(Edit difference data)
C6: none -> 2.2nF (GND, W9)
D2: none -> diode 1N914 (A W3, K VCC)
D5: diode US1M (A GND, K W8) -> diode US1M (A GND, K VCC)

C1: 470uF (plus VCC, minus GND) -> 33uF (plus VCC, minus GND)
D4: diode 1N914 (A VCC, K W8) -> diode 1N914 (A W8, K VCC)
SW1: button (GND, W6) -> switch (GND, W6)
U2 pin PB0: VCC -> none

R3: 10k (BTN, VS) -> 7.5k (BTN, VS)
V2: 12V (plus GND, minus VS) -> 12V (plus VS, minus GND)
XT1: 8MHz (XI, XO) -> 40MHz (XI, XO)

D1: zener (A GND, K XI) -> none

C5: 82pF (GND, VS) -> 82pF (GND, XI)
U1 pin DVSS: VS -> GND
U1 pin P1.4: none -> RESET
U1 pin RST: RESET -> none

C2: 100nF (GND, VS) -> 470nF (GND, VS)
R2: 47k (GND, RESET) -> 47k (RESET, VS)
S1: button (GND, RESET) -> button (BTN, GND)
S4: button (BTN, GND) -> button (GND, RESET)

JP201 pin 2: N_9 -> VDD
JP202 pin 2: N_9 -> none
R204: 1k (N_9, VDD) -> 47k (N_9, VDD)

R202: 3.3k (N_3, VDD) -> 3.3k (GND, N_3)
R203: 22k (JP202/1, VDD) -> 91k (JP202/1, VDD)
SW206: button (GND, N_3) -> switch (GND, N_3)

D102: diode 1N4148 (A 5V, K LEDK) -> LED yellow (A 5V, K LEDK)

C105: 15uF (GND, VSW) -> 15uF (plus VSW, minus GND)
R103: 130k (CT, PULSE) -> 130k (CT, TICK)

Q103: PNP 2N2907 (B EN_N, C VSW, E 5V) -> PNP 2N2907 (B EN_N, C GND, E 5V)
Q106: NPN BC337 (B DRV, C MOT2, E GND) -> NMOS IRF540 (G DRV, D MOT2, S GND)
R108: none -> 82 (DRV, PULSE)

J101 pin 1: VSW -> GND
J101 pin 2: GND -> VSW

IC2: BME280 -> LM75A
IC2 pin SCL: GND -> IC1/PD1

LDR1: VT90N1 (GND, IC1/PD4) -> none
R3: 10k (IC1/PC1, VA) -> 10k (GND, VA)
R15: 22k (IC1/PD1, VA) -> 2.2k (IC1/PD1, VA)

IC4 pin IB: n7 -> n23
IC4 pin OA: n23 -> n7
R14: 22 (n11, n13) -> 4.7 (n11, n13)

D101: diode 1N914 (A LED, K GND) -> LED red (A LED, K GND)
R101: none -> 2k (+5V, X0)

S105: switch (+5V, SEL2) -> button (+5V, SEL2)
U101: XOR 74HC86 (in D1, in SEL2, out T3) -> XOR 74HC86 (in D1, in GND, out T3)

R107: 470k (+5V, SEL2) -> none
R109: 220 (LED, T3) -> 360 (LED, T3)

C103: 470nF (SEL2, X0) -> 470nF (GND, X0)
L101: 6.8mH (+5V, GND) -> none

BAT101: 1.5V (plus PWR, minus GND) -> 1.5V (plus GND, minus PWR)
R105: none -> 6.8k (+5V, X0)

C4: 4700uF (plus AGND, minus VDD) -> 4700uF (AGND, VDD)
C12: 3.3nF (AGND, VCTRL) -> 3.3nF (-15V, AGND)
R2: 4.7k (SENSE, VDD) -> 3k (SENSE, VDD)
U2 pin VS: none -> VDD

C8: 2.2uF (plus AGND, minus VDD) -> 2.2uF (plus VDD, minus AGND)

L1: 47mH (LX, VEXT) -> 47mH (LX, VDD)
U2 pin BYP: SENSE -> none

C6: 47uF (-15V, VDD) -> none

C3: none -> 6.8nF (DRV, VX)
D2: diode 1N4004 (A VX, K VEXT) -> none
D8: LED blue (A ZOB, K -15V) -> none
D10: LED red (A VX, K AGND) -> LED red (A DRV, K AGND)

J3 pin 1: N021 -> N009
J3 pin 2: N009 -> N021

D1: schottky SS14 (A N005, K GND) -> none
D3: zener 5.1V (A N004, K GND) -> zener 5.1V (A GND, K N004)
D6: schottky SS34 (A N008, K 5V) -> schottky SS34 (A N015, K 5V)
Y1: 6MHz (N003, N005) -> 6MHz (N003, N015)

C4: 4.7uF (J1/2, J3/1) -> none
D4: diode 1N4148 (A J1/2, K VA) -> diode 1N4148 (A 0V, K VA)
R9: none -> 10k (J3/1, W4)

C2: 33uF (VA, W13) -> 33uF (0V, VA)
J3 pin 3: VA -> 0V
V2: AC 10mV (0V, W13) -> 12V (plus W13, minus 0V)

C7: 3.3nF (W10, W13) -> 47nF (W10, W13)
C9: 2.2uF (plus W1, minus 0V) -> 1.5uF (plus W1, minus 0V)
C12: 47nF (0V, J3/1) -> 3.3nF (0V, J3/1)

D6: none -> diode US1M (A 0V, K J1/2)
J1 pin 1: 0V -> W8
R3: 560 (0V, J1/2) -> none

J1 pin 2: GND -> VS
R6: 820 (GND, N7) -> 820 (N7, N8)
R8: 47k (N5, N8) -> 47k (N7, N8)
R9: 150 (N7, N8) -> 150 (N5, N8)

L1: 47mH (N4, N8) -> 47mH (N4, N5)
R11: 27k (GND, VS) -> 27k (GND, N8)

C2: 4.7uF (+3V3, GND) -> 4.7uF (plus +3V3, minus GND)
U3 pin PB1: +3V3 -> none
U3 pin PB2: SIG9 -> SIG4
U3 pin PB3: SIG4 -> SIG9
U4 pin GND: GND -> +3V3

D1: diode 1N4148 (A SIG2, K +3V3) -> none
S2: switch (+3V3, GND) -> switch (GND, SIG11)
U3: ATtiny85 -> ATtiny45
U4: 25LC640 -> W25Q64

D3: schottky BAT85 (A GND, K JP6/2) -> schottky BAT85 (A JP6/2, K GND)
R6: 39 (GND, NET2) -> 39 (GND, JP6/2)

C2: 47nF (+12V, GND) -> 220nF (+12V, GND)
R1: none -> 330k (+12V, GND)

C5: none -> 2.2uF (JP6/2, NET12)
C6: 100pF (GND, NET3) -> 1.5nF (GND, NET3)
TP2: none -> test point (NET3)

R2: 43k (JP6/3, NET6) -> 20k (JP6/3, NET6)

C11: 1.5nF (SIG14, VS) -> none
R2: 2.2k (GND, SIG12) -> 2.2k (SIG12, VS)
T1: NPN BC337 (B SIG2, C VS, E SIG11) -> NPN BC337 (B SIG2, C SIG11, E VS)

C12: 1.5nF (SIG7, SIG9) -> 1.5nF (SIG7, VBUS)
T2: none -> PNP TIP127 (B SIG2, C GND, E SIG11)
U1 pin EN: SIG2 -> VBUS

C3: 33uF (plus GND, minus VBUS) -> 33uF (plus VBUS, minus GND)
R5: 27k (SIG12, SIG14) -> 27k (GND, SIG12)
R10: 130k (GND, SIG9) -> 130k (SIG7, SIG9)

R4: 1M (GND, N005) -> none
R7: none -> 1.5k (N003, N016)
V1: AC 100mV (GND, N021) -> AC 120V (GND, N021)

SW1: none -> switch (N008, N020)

### Problem statement:
Your answer should be exactly the lines of the data above, from the first through the line containing "D4: diode 1N914".

### Exercise output:
C6: none -> 2.2nF (GND, W9)
D2: none -> diode 1N914 (A W3, K VCC)
D5: diode US1M (A GND, K W8) -> diode US1M (A GND, K VCC)

C1: 470uF (plus VCC, minus GND) -> 33uF (plus VCC, minus GND)
D4: diode 1N914 (A VCC, K W8) -> diode 1N914 (A W8, K VCC)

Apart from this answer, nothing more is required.